╭─ Recorded information
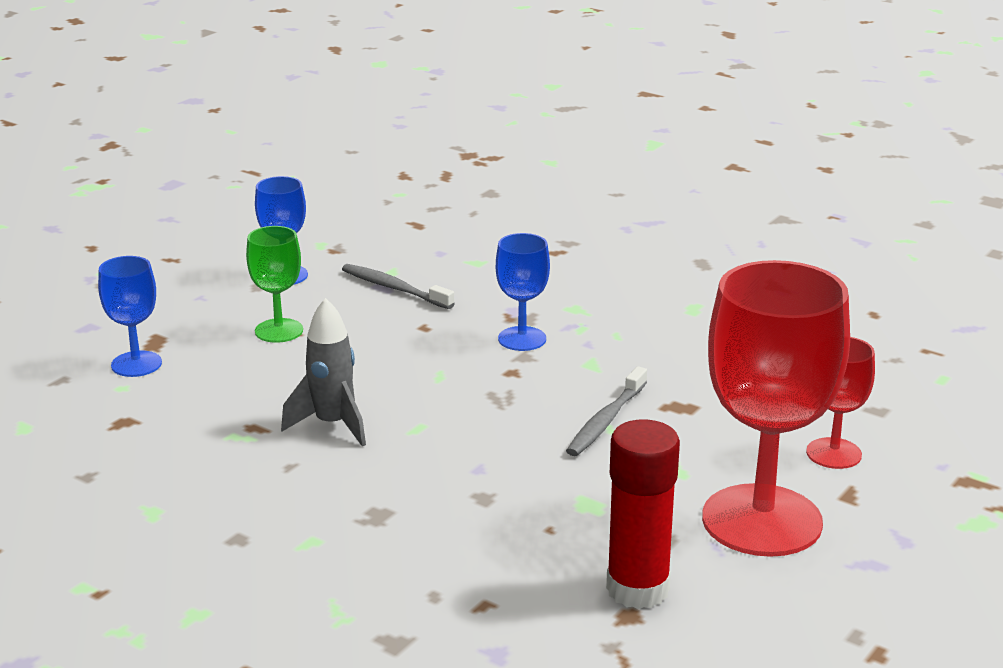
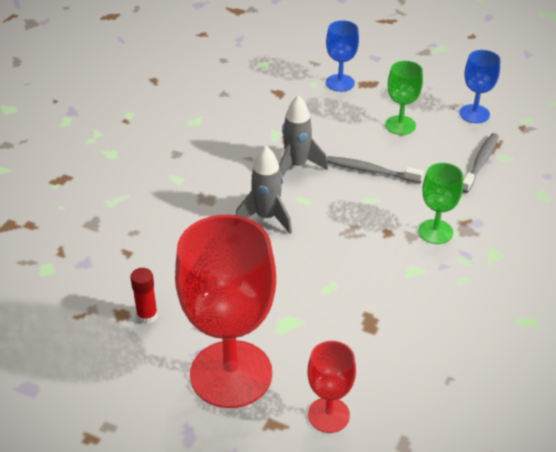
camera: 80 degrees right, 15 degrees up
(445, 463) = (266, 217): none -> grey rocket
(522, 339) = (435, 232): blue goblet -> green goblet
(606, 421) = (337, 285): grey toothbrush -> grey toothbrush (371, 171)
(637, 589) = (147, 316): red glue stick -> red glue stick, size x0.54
╰─
╭─ Recorded information
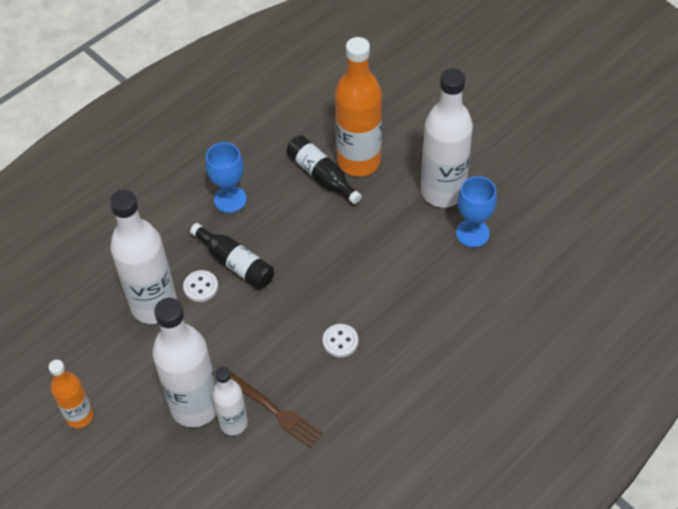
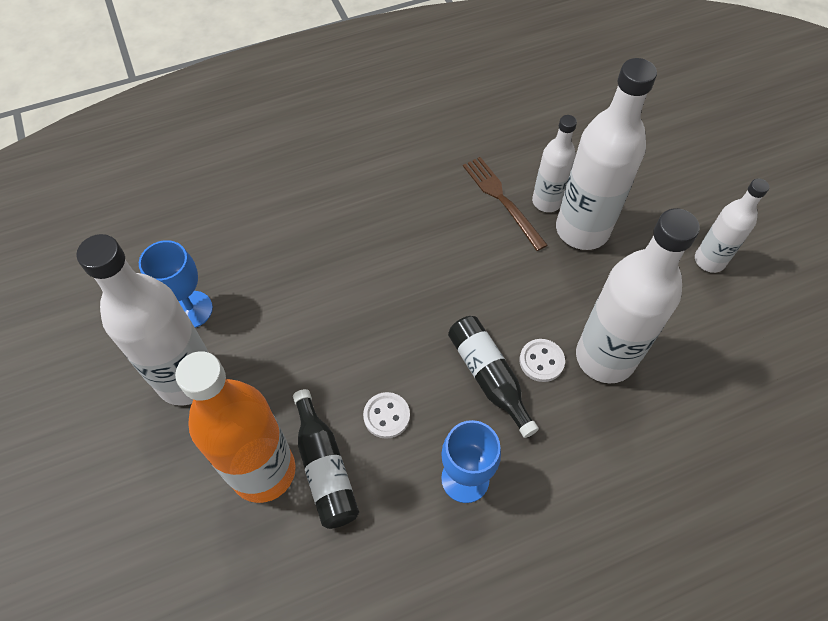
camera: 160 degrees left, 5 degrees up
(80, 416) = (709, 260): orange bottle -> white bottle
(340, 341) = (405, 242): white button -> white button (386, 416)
╰─
- [Work task]: Output the lines of the records above exactly as they appear, from the line containing "(606, 421) = (337, 285): grey" through the line containing "(637, 589) = (147, 316): red".

- [Your response]:
(606, 421) = (337, 285): grey toothbrush -> grey toothbrush (371, 171)
(637, 589) = (147, 316): red glue stick -> red glue stick, size x0.54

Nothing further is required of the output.